The entries that follow include a run beginning at the line with "STEPPER pin IN1: 14 -> 5" and ending at the line with "ENC pin VCC: 5V -> 3V3"; restate that run word for word and leave the rest out.

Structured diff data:
◇ ◇ ◇
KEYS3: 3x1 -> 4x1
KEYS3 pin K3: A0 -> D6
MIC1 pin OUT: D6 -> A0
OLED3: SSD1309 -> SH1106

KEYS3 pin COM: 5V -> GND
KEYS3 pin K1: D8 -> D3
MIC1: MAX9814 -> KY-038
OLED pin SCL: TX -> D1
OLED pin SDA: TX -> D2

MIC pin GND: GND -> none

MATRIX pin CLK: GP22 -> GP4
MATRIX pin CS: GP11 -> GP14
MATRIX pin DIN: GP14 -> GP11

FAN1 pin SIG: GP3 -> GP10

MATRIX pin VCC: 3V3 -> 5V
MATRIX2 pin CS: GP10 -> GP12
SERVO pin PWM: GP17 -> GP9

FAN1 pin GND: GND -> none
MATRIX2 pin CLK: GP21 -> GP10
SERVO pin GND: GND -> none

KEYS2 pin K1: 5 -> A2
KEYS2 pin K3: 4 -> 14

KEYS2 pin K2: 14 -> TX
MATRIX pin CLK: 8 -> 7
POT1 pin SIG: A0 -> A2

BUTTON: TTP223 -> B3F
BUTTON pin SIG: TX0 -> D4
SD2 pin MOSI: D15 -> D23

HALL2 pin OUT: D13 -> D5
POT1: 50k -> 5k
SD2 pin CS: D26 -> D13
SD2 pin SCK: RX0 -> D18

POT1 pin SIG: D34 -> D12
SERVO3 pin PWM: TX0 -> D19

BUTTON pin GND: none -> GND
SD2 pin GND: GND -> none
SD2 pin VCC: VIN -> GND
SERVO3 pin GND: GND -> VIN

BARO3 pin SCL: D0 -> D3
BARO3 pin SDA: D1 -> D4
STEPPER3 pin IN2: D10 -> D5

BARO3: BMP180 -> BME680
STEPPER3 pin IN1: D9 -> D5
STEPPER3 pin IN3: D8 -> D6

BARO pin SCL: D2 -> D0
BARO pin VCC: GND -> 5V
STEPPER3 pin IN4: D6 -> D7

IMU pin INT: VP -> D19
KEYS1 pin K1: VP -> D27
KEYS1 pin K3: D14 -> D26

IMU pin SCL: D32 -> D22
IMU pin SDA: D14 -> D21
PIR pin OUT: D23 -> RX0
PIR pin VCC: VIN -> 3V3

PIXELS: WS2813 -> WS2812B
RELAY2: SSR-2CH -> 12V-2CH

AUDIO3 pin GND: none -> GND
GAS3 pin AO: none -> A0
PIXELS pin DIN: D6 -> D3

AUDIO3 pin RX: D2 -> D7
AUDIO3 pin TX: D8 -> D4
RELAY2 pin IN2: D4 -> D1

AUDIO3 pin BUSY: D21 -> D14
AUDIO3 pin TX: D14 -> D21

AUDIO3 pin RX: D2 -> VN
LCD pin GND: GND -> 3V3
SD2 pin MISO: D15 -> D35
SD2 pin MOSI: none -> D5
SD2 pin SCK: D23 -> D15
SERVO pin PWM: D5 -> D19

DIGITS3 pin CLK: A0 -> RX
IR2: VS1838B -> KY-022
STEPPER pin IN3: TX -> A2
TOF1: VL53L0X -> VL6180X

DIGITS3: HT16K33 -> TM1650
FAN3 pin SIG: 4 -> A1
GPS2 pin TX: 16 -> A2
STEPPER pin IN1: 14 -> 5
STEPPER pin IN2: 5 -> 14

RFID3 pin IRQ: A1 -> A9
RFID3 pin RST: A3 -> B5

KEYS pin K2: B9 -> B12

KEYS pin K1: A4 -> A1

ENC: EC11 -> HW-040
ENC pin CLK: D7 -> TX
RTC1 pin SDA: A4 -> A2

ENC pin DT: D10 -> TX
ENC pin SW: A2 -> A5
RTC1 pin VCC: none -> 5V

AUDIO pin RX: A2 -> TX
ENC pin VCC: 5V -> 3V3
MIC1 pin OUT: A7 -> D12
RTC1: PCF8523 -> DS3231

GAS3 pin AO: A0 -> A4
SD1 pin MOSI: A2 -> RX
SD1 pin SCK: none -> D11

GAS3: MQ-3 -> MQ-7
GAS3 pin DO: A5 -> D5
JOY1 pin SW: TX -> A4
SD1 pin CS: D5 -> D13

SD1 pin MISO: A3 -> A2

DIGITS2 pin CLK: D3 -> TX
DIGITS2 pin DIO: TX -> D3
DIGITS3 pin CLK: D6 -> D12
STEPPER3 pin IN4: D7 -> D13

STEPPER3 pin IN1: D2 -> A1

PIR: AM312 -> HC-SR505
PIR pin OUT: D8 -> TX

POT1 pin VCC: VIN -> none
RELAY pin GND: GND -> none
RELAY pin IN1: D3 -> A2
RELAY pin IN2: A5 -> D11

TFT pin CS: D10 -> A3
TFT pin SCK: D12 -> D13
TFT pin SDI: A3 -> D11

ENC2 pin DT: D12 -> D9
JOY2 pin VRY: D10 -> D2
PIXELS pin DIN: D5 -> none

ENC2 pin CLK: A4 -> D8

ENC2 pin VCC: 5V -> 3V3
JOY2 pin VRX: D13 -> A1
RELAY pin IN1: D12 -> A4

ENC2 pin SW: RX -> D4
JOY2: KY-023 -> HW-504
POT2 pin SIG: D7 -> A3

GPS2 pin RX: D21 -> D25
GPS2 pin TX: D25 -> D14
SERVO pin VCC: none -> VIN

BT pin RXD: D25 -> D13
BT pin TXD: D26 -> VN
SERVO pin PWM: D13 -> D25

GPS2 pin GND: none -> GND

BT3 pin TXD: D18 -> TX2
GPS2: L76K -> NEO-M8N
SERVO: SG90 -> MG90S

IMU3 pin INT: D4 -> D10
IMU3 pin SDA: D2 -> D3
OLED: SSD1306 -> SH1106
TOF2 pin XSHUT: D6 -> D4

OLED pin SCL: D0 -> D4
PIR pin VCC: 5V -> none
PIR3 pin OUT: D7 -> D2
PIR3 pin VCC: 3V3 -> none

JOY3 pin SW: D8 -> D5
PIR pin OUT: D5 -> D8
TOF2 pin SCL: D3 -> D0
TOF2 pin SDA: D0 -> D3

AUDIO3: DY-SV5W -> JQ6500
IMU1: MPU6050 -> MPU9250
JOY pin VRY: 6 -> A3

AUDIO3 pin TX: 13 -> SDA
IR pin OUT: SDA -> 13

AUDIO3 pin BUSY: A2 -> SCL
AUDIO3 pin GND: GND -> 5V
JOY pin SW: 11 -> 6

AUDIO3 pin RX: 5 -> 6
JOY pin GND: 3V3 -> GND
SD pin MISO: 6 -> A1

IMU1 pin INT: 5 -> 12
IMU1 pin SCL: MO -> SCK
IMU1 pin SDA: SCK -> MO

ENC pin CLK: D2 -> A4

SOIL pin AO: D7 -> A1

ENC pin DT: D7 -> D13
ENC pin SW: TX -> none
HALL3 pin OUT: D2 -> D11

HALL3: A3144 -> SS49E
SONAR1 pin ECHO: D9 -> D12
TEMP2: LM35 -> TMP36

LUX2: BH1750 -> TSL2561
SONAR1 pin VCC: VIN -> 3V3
◇ ◇ ◇
● Response below:
STEPPER pin IN1: 14 -> 5
STEPPER pin IN2: 5 -> 14

RFID3 pin IRQ: A1 -> A9
RFID3 pin RST: A3 -> B5

KEYS pin K2: B9 -> B12

KEYS pin K1: A4 -> A1

ENC: EC11 -> HW-040
ENC pin CLK: D7 -> TX
RTC1 pin SDA: A4 -> A2

ENC pin DT: D10 -> TX
ENC pin SW: A2 -> A5
RTC1 pin VCC: none -> 5V

AUDIO pin RX: A2 -> TX
ENC pin VCC: 5V -> 3V3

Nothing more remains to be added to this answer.